Saved data entries

════

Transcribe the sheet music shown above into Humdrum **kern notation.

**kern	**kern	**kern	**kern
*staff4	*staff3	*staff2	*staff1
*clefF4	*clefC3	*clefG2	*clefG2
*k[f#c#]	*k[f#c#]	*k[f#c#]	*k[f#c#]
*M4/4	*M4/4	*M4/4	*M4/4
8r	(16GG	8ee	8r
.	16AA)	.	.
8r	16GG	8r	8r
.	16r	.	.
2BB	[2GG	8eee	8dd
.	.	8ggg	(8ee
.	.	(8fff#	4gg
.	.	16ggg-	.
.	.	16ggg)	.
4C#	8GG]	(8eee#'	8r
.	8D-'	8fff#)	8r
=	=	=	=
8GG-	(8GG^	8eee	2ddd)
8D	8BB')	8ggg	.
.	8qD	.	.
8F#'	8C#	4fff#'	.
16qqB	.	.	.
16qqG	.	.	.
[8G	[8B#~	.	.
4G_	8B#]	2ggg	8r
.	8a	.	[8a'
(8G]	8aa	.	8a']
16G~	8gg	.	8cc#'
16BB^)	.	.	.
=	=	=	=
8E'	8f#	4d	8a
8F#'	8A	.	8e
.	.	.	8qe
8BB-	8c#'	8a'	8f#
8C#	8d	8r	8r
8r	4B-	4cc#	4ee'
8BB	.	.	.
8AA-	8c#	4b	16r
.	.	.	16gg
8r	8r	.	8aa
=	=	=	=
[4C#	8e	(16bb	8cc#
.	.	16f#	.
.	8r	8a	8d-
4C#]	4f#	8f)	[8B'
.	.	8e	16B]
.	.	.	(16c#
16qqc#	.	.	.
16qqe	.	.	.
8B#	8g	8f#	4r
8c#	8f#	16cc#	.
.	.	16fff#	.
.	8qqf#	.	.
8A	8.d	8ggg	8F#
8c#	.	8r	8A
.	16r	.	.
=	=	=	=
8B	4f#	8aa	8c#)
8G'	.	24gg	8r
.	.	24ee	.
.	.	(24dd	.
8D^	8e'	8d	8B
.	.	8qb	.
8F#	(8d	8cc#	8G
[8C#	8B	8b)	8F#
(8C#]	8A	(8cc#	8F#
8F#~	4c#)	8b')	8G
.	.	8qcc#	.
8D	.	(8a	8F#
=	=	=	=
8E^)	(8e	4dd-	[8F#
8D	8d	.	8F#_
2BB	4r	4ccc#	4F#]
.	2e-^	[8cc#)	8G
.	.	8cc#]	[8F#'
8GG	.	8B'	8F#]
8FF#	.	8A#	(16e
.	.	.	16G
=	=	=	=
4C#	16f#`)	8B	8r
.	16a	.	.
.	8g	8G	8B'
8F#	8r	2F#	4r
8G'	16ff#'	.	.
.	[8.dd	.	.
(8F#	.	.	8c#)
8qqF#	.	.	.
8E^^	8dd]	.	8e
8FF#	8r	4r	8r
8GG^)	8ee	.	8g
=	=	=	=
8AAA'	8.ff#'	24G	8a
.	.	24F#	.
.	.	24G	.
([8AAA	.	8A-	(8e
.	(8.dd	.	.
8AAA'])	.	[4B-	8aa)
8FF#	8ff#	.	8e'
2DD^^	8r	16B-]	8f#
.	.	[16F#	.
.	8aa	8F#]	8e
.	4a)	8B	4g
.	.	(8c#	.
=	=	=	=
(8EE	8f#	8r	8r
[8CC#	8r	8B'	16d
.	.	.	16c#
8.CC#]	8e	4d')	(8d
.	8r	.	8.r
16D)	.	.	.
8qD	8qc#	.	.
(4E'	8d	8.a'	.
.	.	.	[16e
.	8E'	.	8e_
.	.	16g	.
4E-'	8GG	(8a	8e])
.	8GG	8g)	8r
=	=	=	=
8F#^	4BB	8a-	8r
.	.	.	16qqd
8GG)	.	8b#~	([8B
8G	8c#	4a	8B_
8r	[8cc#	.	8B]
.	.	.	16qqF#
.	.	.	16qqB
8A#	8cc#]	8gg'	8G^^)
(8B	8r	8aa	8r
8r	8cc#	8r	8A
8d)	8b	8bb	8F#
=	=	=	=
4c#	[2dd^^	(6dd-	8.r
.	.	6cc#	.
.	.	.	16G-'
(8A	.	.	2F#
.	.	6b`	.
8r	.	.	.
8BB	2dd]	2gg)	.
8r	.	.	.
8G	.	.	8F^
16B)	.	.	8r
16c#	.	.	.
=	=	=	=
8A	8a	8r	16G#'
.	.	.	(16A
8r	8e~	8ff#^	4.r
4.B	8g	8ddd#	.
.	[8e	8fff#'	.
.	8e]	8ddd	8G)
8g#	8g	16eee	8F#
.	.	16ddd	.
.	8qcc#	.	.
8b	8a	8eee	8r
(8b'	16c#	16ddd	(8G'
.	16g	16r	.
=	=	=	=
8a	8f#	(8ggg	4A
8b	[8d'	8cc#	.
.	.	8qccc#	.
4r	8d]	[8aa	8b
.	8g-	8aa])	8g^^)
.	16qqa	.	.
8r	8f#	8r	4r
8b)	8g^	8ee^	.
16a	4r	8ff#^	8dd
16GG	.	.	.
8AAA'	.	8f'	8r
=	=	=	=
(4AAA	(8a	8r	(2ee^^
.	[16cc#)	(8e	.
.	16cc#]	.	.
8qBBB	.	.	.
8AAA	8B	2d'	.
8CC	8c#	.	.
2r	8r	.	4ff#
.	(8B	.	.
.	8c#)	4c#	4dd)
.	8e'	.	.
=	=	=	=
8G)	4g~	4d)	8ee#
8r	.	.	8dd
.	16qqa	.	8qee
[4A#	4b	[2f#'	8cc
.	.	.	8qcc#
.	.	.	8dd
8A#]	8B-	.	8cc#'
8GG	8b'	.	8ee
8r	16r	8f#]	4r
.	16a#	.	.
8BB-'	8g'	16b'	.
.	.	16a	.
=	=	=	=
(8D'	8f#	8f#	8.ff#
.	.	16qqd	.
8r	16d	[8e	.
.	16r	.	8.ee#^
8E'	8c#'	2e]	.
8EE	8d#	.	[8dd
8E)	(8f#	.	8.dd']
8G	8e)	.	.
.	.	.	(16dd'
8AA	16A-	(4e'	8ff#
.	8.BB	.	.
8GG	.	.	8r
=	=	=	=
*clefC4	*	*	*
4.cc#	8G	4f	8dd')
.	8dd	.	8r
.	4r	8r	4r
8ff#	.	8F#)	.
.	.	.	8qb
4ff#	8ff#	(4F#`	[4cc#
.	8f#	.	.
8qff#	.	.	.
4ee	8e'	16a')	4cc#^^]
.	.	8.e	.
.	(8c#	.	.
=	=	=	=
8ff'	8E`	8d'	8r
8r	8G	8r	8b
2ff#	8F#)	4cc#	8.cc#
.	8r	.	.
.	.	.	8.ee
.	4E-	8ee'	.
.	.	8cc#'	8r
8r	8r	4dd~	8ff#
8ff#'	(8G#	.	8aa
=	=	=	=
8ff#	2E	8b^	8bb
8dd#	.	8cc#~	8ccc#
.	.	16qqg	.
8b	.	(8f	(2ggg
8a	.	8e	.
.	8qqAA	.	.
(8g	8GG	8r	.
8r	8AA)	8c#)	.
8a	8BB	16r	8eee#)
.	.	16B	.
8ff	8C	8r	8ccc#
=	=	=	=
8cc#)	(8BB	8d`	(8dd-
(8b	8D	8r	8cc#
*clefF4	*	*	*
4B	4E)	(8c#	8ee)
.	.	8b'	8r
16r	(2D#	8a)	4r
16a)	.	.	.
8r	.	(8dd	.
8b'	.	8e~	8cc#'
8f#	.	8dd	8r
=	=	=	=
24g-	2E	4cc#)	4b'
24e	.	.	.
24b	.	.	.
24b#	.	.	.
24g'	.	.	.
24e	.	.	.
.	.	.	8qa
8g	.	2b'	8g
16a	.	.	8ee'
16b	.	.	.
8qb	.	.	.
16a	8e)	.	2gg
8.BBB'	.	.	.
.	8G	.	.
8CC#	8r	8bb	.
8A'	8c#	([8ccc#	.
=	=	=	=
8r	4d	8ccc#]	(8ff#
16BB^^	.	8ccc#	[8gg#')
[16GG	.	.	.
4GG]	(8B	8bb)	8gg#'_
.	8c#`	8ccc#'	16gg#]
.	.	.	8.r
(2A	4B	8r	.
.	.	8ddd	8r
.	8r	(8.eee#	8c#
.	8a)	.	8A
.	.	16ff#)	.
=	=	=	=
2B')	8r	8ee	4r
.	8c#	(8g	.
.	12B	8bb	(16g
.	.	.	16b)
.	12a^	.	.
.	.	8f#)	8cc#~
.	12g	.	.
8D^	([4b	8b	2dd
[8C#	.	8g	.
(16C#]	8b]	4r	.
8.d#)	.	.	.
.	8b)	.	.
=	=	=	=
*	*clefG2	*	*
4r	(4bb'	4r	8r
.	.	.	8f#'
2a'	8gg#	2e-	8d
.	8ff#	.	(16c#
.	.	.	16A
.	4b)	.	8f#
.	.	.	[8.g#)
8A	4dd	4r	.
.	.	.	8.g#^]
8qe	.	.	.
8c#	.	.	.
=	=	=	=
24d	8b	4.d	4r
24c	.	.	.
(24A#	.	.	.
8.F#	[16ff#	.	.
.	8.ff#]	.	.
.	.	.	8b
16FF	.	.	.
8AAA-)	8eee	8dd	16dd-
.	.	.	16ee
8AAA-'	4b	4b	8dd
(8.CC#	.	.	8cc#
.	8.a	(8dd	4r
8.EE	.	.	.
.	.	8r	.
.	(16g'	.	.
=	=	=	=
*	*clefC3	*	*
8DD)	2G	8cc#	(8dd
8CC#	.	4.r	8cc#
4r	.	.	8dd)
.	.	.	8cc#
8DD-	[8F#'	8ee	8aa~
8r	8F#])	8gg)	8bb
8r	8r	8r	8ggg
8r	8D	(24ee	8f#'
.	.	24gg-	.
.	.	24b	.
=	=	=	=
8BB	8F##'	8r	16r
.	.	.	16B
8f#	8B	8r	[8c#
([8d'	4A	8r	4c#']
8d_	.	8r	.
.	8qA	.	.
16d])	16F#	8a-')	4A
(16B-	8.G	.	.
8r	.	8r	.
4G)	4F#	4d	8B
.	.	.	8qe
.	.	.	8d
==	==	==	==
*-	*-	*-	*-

════

• _What to do_: Collect every line above that contains the string "kern".

• _The output_:
Transcribe the sheet music shown above into Humdrum **kern notation.
**kern	**kern	**kern	**kern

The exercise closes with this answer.